→ TO DO:
In the material below, the lines containing the word "none" are required; copy each of them.

→ DATA EXCERPT:
Start of Block
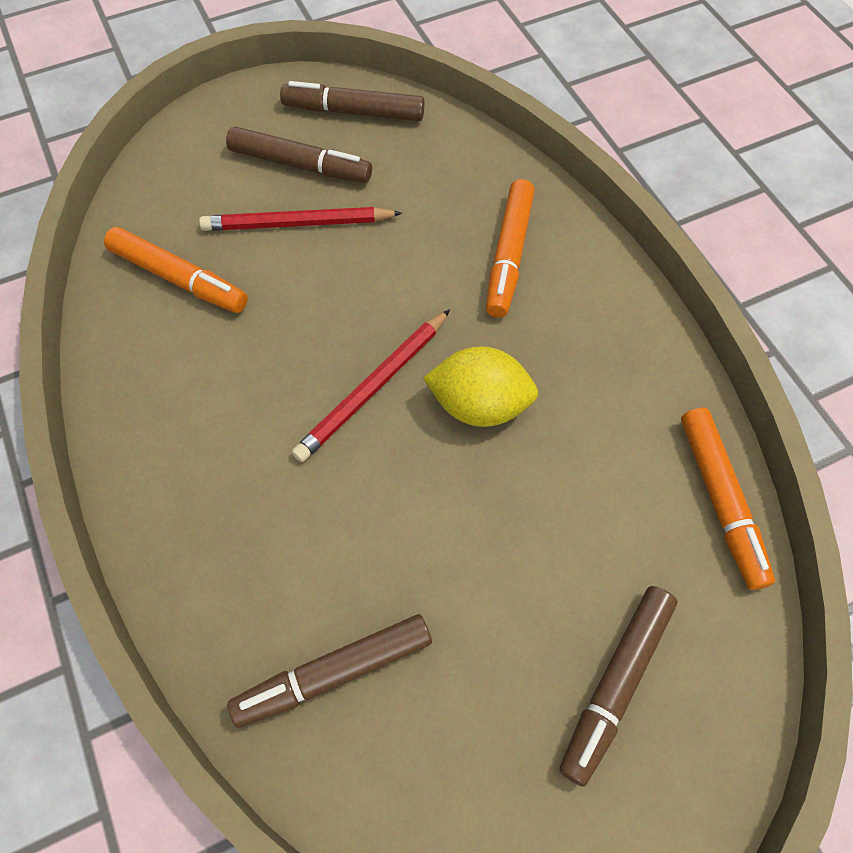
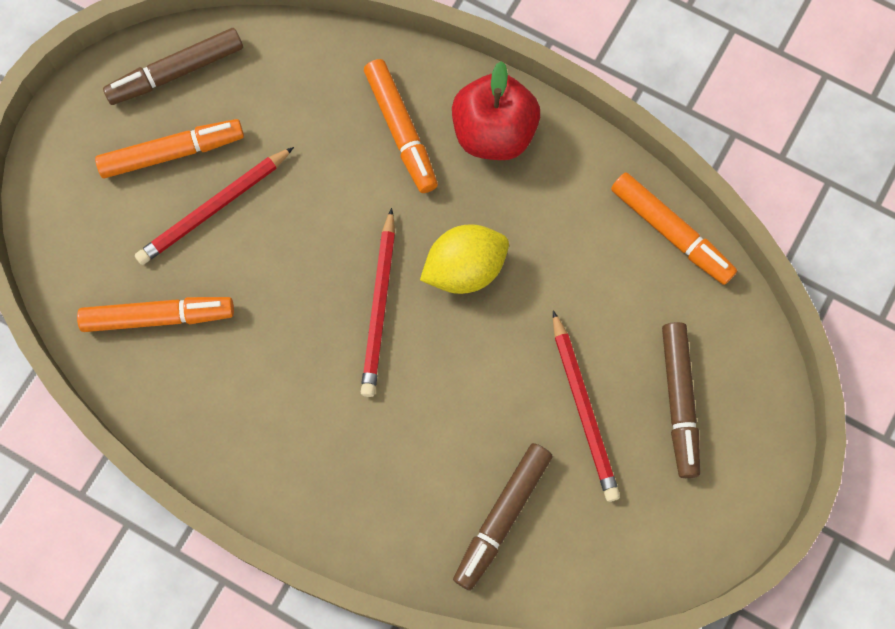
camera: 35 degrees left, 10 degrees up
(300, 165) = (172, 153): brown marker -> orange marker
(502, 618) = (583, 409): none -> red pencil
(595, 305) = (494, 133): none -> red apple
End of Block
→ ANSWER TO THIS TASK:
(502, 618) = (583, 409): none -> red pencil
(595, 305) = (494, 133): none -> red apple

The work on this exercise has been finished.